| Directions |
Your task is to return all of the entries below exactly, leaving out each picture.

| Dataset |
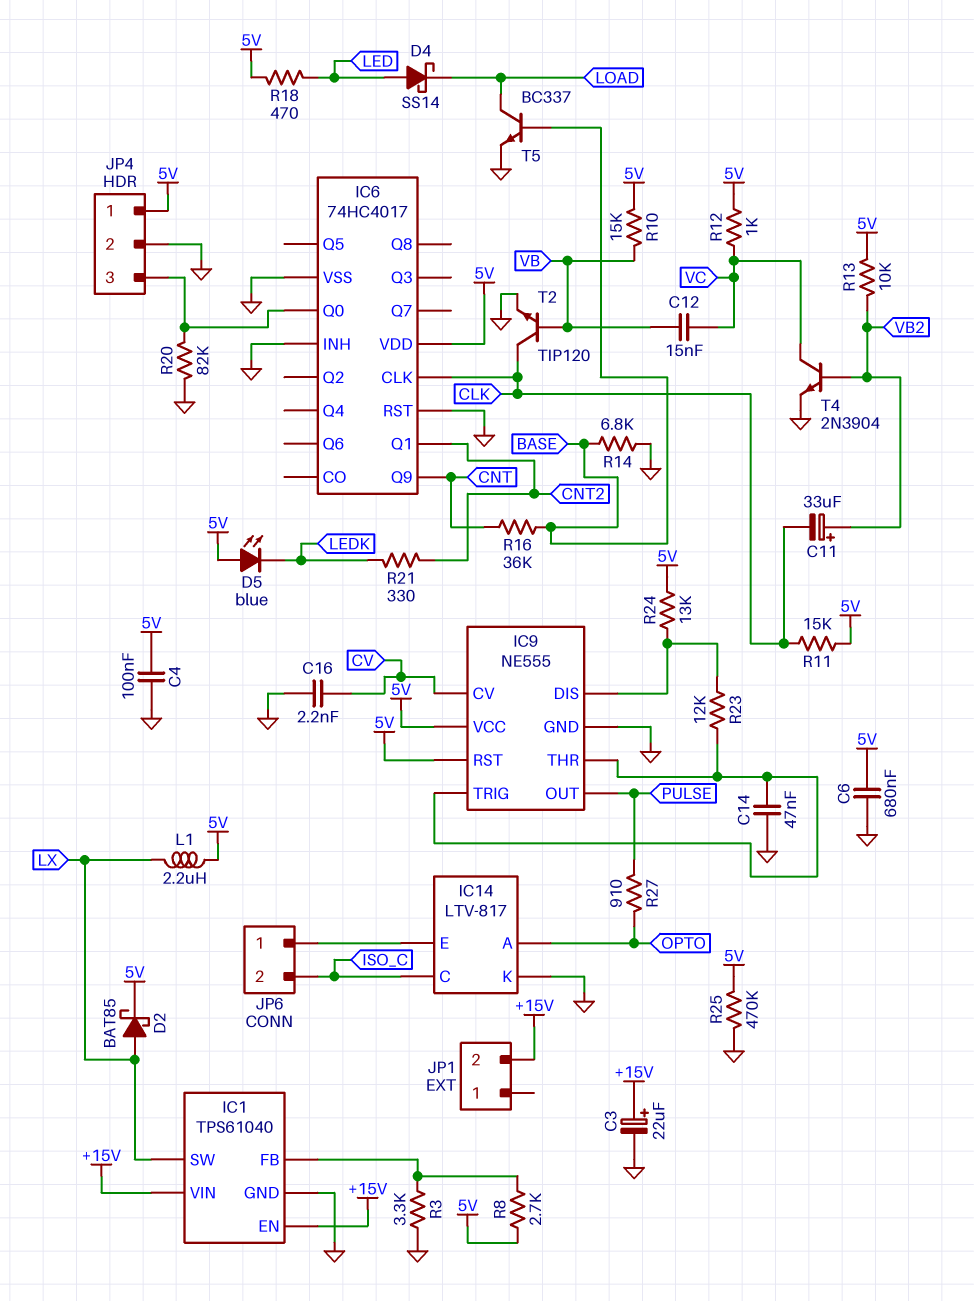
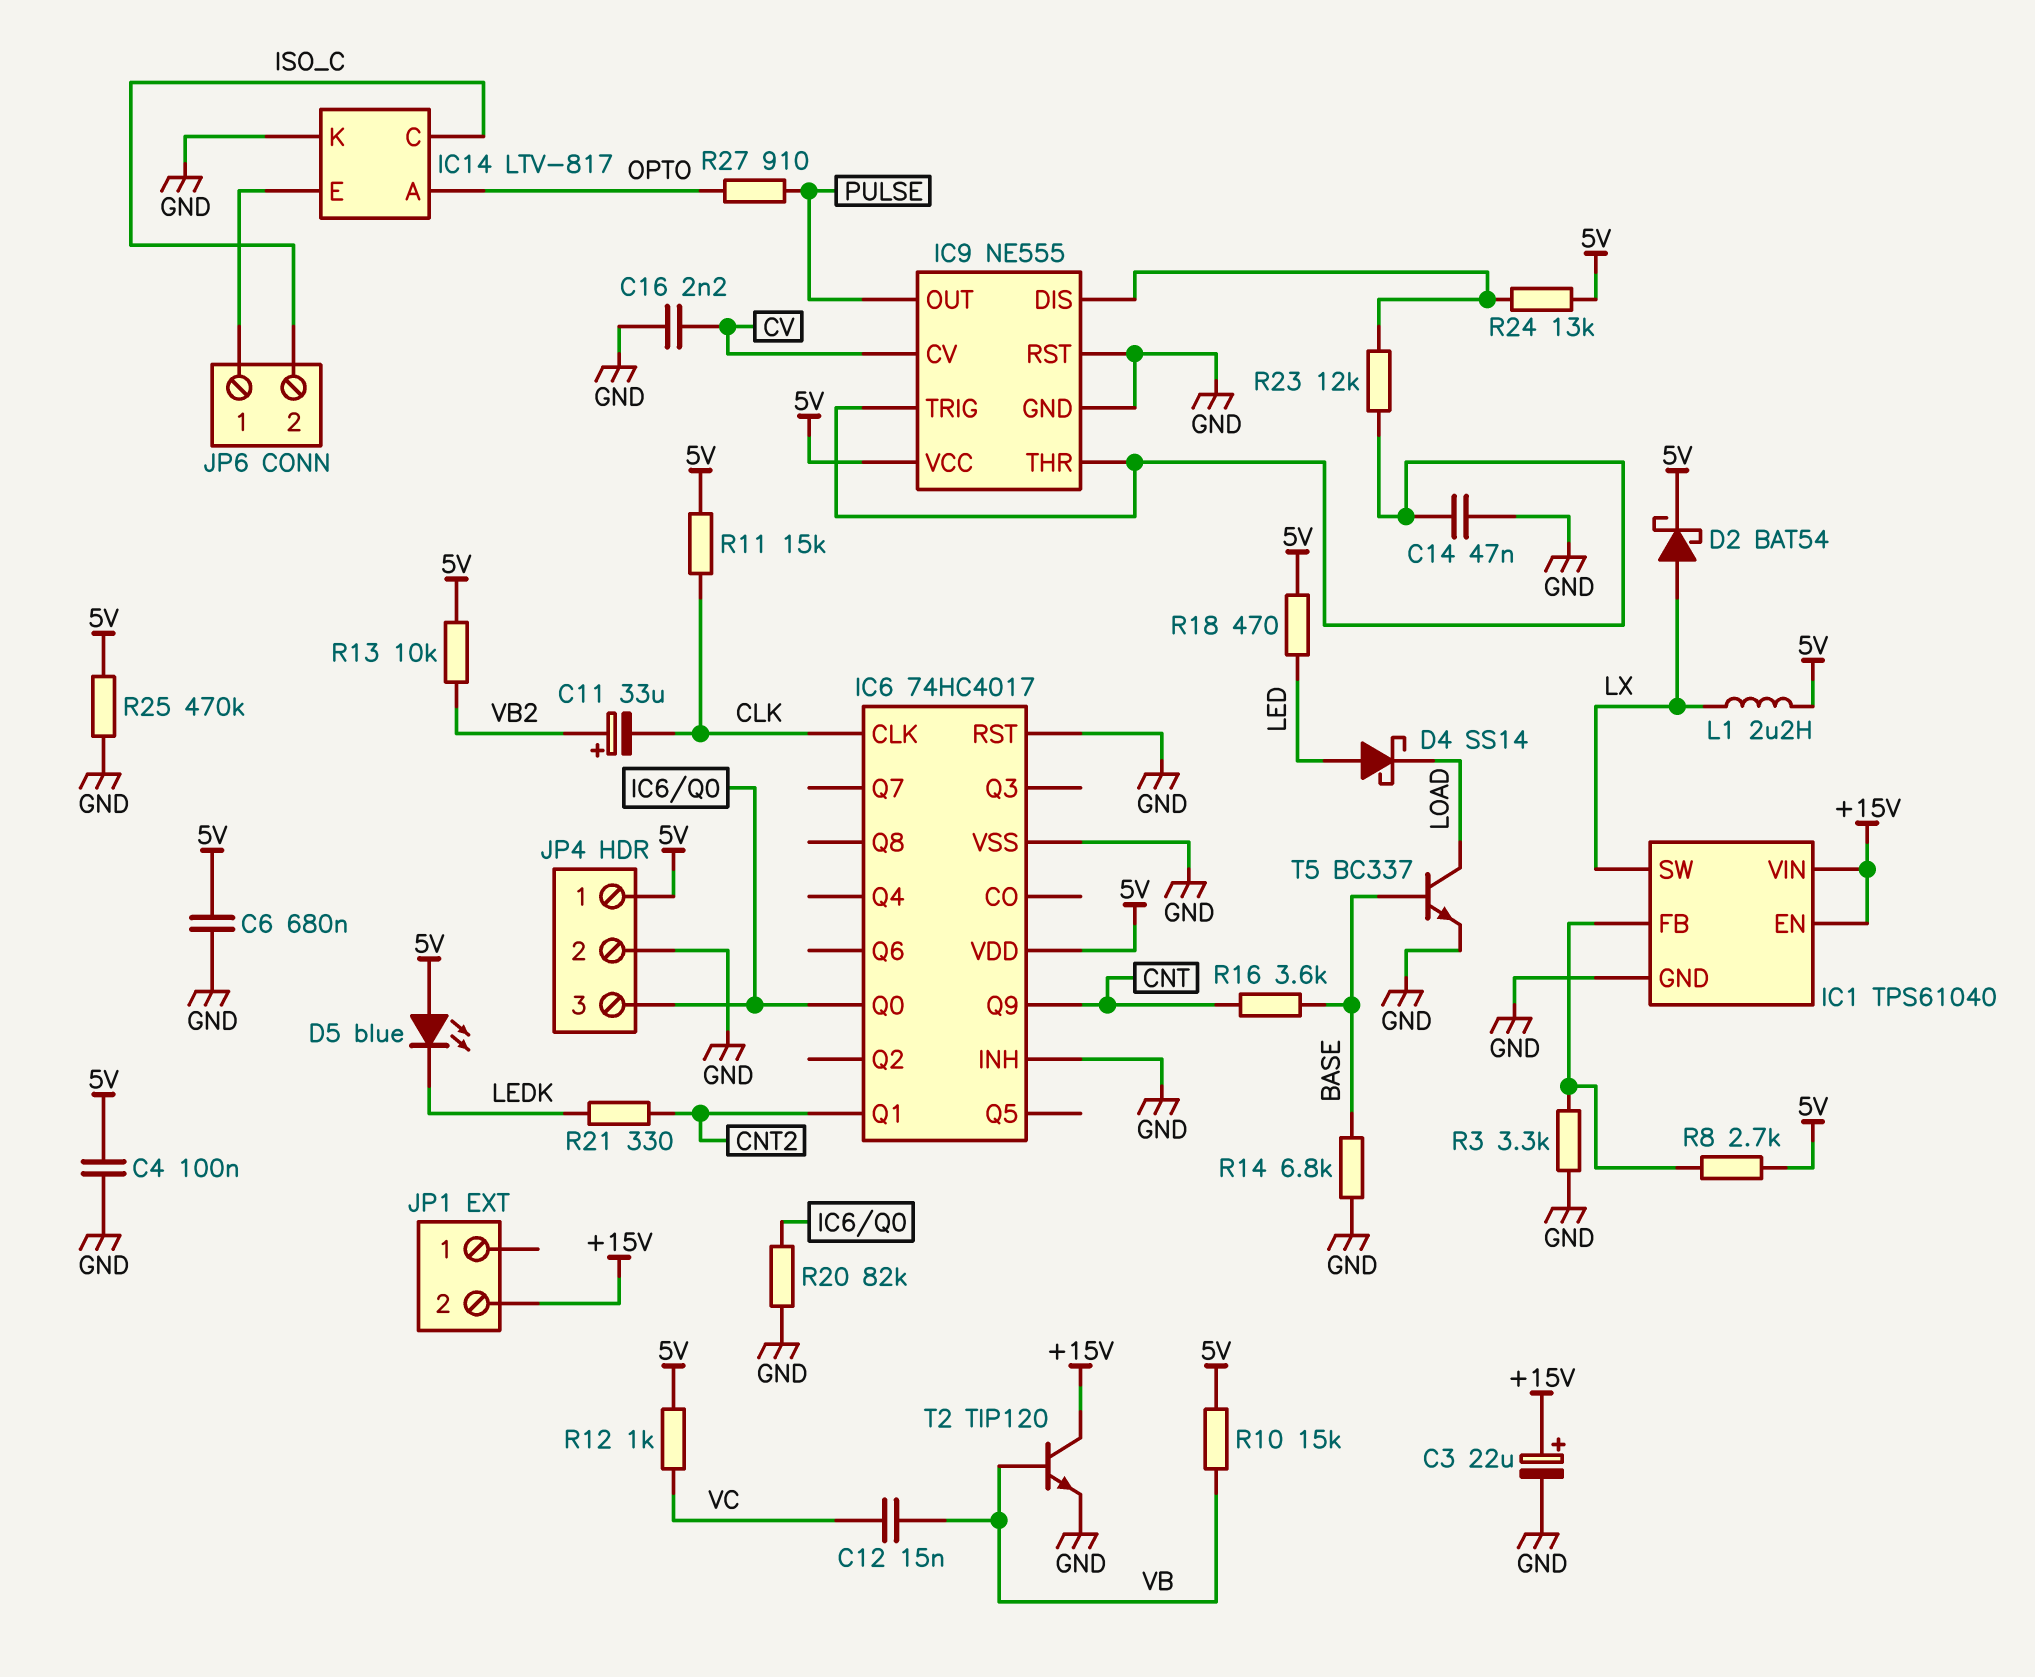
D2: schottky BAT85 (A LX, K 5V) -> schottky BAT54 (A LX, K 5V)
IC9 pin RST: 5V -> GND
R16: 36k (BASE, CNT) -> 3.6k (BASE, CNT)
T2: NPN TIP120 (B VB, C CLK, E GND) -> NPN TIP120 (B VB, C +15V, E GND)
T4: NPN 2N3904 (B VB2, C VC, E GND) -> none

| Answer space |
D2: schottky BAT85 (A LX, K 5V) -> schottky BAT54 (A LX, K 5V)
IC9 pin RST: 5V -> GND
R16: 36k (BASE, CNT) -> 3.6k (BASE, CNT)
T2: NPN TIP120 (B VB, C CLK, E GND) -> NPN TIP120 (B VB, C +15V, E GND)
T4: NPN 2N3904 (B VB2, C VC, E GND) -> none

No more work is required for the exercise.